## What the task requires
Find the line with "brown circle: (52, 35)" in the records below. Output exactly from there until after the line with "red L-shape: (127, 153)", without pictures.

## Entries shown
Content starts
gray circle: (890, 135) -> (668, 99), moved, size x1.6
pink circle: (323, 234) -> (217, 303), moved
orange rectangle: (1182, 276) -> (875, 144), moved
Content ends
Content starts
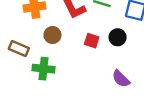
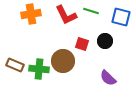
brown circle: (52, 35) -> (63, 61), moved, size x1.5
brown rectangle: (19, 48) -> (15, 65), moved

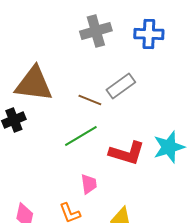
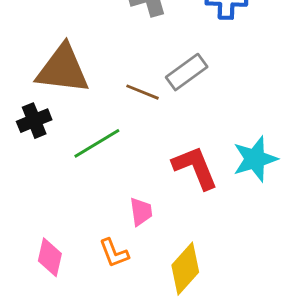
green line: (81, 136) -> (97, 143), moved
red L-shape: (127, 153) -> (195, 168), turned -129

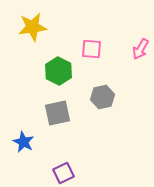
Content ends
## Answer to this exercise
brown circle: (52, 35) -> (63, 61), moved, size x1.5
brown rectangle: (19, 48) -> (15, 65), moved

green line: (81, 136) -> (97, 143), moved
red L-shape: (127, 153) -> (195, 168), turned -129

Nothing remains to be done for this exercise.